===== Extracted data

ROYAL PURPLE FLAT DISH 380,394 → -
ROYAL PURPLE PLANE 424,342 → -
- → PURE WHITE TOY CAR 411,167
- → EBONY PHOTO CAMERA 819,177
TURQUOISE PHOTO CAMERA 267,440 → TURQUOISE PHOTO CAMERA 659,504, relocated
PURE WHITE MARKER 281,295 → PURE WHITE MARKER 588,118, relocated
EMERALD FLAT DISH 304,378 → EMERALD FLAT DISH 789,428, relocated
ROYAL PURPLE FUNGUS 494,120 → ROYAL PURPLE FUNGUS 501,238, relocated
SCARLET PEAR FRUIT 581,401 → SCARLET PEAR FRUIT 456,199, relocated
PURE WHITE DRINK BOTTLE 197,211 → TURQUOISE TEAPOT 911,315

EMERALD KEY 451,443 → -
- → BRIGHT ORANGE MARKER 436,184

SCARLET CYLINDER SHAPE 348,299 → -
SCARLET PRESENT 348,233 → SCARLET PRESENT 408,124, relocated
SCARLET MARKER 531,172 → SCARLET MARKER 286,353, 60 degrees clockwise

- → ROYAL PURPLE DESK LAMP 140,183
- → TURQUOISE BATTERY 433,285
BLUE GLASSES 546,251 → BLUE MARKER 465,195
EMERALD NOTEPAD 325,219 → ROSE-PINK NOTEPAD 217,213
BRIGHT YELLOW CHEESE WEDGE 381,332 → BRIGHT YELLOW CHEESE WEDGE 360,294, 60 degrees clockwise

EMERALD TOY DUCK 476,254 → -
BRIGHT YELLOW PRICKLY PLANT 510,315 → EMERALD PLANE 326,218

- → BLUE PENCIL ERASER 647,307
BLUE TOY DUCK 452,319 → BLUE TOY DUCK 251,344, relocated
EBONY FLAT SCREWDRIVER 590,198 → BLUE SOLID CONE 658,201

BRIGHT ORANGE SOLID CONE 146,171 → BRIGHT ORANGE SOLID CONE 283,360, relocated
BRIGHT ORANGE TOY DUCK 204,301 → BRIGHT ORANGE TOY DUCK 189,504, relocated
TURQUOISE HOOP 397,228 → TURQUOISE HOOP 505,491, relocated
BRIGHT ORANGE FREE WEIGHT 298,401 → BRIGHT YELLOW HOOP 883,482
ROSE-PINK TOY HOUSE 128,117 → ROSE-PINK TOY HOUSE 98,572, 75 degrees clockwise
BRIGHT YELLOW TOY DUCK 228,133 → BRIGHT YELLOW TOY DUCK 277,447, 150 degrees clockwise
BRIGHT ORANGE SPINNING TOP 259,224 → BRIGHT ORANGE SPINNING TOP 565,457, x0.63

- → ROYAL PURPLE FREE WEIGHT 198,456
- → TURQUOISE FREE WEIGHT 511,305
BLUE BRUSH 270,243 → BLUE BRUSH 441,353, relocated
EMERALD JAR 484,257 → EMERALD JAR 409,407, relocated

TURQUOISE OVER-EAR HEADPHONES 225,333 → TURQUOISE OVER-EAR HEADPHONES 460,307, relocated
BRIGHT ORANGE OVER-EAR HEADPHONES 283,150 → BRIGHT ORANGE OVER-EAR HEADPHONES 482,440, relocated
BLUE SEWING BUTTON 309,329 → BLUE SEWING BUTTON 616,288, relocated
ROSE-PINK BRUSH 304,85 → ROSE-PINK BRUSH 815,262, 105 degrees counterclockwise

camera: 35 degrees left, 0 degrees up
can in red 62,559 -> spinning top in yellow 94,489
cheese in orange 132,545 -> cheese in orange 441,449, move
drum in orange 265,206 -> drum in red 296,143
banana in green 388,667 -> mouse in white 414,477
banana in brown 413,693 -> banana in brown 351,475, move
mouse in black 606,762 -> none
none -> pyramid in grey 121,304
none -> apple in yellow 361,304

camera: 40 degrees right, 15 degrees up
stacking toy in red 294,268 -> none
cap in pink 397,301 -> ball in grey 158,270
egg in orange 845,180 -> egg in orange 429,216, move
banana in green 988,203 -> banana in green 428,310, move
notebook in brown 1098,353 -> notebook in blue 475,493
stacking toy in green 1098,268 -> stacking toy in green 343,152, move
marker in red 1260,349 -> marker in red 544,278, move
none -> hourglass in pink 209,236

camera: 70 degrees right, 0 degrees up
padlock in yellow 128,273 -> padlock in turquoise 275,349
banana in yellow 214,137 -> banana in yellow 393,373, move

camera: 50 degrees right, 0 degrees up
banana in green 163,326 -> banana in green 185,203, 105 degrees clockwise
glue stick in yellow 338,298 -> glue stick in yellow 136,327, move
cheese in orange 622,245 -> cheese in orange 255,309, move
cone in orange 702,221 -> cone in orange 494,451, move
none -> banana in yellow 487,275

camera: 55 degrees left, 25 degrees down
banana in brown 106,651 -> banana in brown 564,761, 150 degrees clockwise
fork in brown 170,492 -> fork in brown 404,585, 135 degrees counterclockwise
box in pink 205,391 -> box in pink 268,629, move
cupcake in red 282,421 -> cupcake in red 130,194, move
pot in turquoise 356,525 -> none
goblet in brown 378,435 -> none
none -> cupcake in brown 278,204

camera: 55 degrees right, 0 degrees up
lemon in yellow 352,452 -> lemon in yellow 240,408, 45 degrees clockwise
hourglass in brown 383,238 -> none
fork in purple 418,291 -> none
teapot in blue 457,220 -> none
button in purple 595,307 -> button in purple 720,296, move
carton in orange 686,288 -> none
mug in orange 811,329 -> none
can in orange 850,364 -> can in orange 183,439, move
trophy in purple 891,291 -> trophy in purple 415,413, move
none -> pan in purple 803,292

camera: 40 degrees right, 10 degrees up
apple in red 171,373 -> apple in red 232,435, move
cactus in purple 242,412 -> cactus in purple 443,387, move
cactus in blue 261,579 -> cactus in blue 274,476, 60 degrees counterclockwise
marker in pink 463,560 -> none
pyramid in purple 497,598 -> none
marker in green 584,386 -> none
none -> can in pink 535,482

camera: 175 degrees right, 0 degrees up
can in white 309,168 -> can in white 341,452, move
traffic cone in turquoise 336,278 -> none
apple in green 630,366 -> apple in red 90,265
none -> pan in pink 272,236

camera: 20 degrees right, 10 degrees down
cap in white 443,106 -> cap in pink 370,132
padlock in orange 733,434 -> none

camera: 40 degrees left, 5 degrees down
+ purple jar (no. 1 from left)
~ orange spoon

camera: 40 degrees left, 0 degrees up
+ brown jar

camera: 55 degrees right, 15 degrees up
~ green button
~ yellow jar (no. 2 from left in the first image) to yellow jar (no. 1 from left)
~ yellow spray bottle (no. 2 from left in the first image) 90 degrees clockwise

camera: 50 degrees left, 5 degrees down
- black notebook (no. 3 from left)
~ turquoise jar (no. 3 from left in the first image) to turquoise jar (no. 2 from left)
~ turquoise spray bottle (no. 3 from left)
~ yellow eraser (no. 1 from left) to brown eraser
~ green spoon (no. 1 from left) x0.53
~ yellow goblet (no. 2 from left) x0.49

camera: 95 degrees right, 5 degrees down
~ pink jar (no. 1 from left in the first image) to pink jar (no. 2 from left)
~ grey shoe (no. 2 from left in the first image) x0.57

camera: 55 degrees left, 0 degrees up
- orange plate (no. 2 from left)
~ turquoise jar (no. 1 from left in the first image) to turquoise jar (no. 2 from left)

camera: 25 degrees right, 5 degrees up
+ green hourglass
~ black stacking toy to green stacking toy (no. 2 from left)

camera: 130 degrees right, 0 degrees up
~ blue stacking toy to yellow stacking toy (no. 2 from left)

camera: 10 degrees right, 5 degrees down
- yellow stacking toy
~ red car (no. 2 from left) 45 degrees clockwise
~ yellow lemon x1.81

==========

What is needed here is an exact reproduction of all the entries.

ROYAL PURPLE FLAT DISH 380,394 → -
ROYAL PURPLE PLANE 424,342 → -
- → PURE WHITE TOY CAR 411,167
- → EBONY PHOTO CAMERA 819,177
TURQUOISE PHOTO CAMERA 267,440 → TURQUOISE PHOTO CAMERA 659,504, relocated
PURE WHITE MARKER 281,295 → PURE WHITE MARKER 588,118, relocated
EMERALD FLAT DISH 304,378 → EMERALD FLAT DISH 789,428, relocated
ROYAL PURPLE FUNGUS 494,120 → ROYAL PURPLE FUNGUS 501,238, relocated
SCARLET PEAR FRUIT 581,401 → SCARLET PEAR FRUIT 456,199, relocated
PURE WHITE DRINK BOTTLE 197,211 → TURQUOISE TEAPOT 911,315

EMERALD KEY 451,443 → -
- → BRIGHT ORANGE MARKER 436,184

SCARLET CYLINDER SHAPE 348,299 → -
SCARLET PRESENT 348,233 → SCARLET PRESENT 408,124, relocated
SCARLET MARKER 531,172 → SCARLET MARKER 286,353, 60 degrees clockwise

- → ROYAL PURPLE DESK LAMP 140,183
- → TURQUOISE BATTERY 433,285
BLUE GLASSES 546,251 → BLUE MARKER 465,195
EMERALD NOTEPAD 325,219 → ROSE-PINK NOTEPAD 217,213
BRIGHT YELLOW CHEESE WEDGE 381,332 → BRIGHT YELLOW CHEESE WEDGE 360,294, 60 degrees clockwise

EMERALD TOY DUCK 476,254 → -
BRIGHT YELLOW PRICKLY PLANT 510,315 → EMERALD PLANE 326,218

- → BLUE PENCIL ERASER 647,307
BLUE TOY DUCK 452,319 → BLUE TOY DUCK 251,344, relocated
EBONY FLAT SCREWDRIVER 590,198 → BLUE SOLID CONE 658,201

BRIGHT ORANGE SOLID CONE 146,171 → BRIGHT ORANGE SOLID CONE 283,360, relocated
BRIGHT ORANGE TOY DUCK 204,301 → BRIGHT ORANGE TOY DUCK 189,504, relocated
TURQUOISE HOOP 397,228 → TURQUOISE HOOP 505,491, relocated
BRIGHT ORANGE FREE WEIGHT 298,401 → BRIGHT YELLOW HOOP 883,482
ROSE-PINK TOY HOUSE 128,117 → ROSE-PINK TOY HOUSE 98,572, 75 degrees clockwise
BRIGHT YELLOW TOY DUCK 228,133 → BRIGHT YELLOW TOY DUCK 277,447, 150 degrees clockwise
BRIGHT ORANGE SPINNING TOP 259,224 → BRIGHT ORANGE SPINNING TOP 565,457, x0.63

- → ROYAL PURPLE FREE WEIGHT 198,456
- → TURQUOISE FREE WEIGHT 511,305
BLUE BRUSH 270,243 → BLUE BRUSH 441,353, relocated
EMERALD JAR 484,257 → EMERALD JAR 409,407, relocated

TURQUOISE OVER-EAR HEADPHONES 225,333 → TURQUOISE OVER-EAR HEADPHONES 460,307, relocated
BRIGHT ORANGE OVER-EAR HEADPHONES 283,150 → BRIGHT ORANGE OVER-EAR HEADPHONES 482,440, relocated
BLUE SEWING BUTTON 309,329 → BLUE SEWING BUTTON 616,288, relocated
ROSE-PINK BRUSH 304,85 → ROSE-PINK BRUSH 815,262, 105 degrees counterclockwise

camera: 35 degrees left, 0 degrees up
can in red 62,559 -> spinning top in yellow 94,489
cheese in orange 132,545 -> cheese in orange 441,449, move
drum in orange 265,206 -> drum in red 296,143
banana in green 388,667 -> mouse in white 414,477
banana in brown 413,693 -> banana in brown 351,475, move
mouse in black 606,762 -> none
none -> pyramid in grey 121,304
none -> apple in yellow 361,304

camera: 40 degrees right, 15 degrees up
stacking toy in red 294,268 -> none
cap in pink 397,301 -> ball in grey 158,270
egg in orange 845,180 -> egg in orange 429,216, move
banana in green 988,203 -> banana in green 428,310, move
notebook in brown 1098,353 -> notebook in blue 475,493
stacking toy in green 1098,268 -> stacking toy in green 343,152, move
marker in red 1260,349 -> marker in red 544,278, move
none -> hourglass in pink 209,236

camera: 70 degrees right, 0 degrees up
padlock in yellow 128,273 -> padlock in turquoise 275,349
banana in yellow 214,137 -> banana in yellow 393,373, move

camera: 50 degrees right, 0 degrees up
banana in green 163,326 -> banana in green 185,203, 105 degrees clockwise
glue stick in yellow 338,298 -> glue stick in yellow 136,327, move
cheese in orange 622,245 -> cheese in orange 255,309, move
cone in orange 702,221 -> cone in orange 494,451, move
none -> banana in yellow 487,275

camera: 55 degrees left, 25 degrees down
banana in brown 106,651 -> banana in brown 564,761, 150 degrees clockwise
fork in brown 170,492 -> fork in brown 404,585, 135 degrees counterclockwise
box in pink 205,391 -> box in pink 268,629, move
cupcake in red 282,421 -> cupcake in red 130,194, move
pot in turquoise 356,525 -> none
goblet in brown 378,435 -> none
none -> cupcake in brown 278,204

camera: 55 degrees right, 0 degrees up
lemon in yellow 352,452 -> lemon in yellow 240,408, 45 degrees clockwise
hourglass in brown 383,238 -> none
fork in purple 418,291 -> none
teapot in blue 457,220 -> none
button in purple 595,307 -> button in purple 720,296, move
carton in orange 686,288 -> none
mug in orange 811,329 -> none
can in orange 850,364 -> can in orange 183,439, move
trophy in purple 891,291 -> trophy in purple 415,413, move
none -> pan in purple 803,292

camera: 40 degrees right, 10 degrees up
apple in red 171,373 -> apple in red 232,435, move
cactus in purple 242,412 -> cactus in purple 443,387, move
cactus in blue 261,579 -> cactus in blue 274,476, 60 degrees counterclockwise
marker in pink 463,560 -> none
pyramid in purple 497,598 -> none
marker in green 584,386 -> none
none -> can in pink 535,482

camera: 175 degrees right, 0 degrees up
can in white 309,168 -> can in white 341,452, move
traffic cone in turquoise 336,278 -> none
apple in green 630,366 -> apple in red 90,265
none -> pan in pink 272,236

camera: 20 degrees right, 10 degrees down
cap in white 443,106 -> cap in pink 370,132
padlock in orange 733,434 -> none

camera: 40 degrees left, 5 degrees down
+ purple jar (no. 1 from left)
~ orange spoon

camera: 40 degrees left, 0 degrees up
+ brown jar

camera: 55 degrees right, 15 degrees up
~ green button
~ yellow jar (no. 2 from left in the first image) to yellow jar (no. 1 from left)
~ yellow spray bottle (no. 2 from left in the first image) 90 degrees clockwise

camera: 50 degrees left, 5 degrees down
- black notebook (no. 3 from left)
~ turquoise jar (no. 3 from left in the first image) to turquoise jar (no. 2 from left)
~ turquoise spray bottle (no. 3 from left)
~ yellow eraser (no. 1 from left) to brown eraser
~ green spoon (no. 1 from left) x0.53
~ yellow goblet (no. 2 from left) x0.49

camera: 95 degrees right, 5 degrees down
~ pink jar (no. 1 from left in the first image) to pink jar (no. 2 from left)
~ grey shoe (no. 2 from left in the first image) x0.57

camera: 55 degrees left, 0 degrees up
- orange plate (no. 2 from left)
~ turquoise jar (no. 1 from left in the first image) to turquoise jar (no. 2 from left)

camera: 25 degrees right, 5 degrees up
+ green hourglass
~ black stacking toy to green stacking toy (no. 2 from left)

camera: 130 degrees right, 0 degrees up
~ blue stacking toy to yellow stacking toy (no. 2 from left)

camera: 10 degrees right, 5 degrees down
- yellow stacking toy
~ red car (no. 2 from left) 45 degrees clockwise
~ yellow lemon x1.81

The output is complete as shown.